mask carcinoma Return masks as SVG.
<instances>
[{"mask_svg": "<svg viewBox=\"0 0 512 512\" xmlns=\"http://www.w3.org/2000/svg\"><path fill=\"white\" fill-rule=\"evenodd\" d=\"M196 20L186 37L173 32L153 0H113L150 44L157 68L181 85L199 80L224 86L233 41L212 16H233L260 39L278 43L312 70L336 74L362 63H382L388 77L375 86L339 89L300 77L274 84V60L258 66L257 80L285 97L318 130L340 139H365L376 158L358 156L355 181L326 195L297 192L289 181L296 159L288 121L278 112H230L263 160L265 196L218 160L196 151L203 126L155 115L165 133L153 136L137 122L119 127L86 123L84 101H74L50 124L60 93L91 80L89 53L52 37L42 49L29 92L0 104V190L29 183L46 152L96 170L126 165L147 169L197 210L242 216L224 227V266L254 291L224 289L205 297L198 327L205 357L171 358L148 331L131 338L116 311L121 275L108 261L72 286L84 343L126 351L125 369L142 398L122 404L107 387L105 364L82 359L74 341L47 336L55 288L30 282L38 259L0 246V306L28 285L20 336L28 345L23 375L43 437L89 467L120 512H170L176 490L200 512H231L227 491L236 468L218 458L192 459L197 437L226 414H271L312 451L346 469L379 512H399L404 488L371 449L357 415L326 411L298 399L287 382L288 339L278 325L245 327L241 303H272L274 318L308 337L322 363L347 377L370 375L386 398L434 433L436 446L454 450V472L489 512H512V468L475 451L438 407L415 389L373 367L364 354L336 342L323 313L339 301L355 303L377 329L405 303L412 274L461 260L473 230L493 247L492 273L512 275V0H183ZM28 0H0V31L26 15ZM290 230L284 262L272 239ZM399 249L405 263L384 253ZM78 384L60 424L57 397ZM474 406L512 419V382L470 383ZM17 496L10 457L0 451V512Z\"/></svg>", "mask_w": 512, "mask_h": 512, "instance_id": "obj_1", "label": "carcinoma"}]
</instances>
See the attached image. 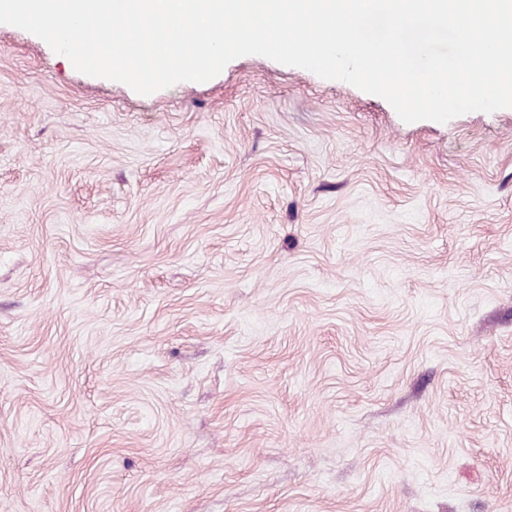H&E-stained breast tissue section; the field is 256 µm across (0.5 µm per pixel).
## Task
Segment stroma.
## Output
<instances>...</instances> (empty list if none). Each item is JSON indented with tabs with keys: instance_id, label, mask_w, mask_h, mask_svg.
Masks as SVG:
<instances>
[{
	"instance_id": "1",
	"label": "stroma",
	"mask_w": 512,
	"mask_h": 512,
	"mask_svg": "<svg viewBox=\"0 0 512 512\" xmlns=\"http://www.w3.org/2000/svg\"><path fill=\"white\" fill-rule=\"evenodd\" d=\"M0 512H512V108L0 24Z\"/></svg>"
}]
</instances>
═══
Your output consists solely of the lines from the one with "Segment stroma." through the last line, copied exactly.

Segment stroma.
## Output
<instances>...</instances> (empty list if none). Each item is JSON indented with tabs with keys: instance_id, label, mask_w, mask_h, mask_svg.
Masks as SVG:
<instances>
[{
	"instance_id": "1",
	"label": "stroma",
	"mask_w": 512,
	"mask_h": 512,
	"mask_svg": "<svg viewBox=\"0 0 512 512\" xmlns=\"http://www.w3.org/2000/svg\"><path fill=\"white\" fill-rule=\"evenodd\" d=\"M0 512H512V108L0 24Z\"/></svg>"
}]
</instances>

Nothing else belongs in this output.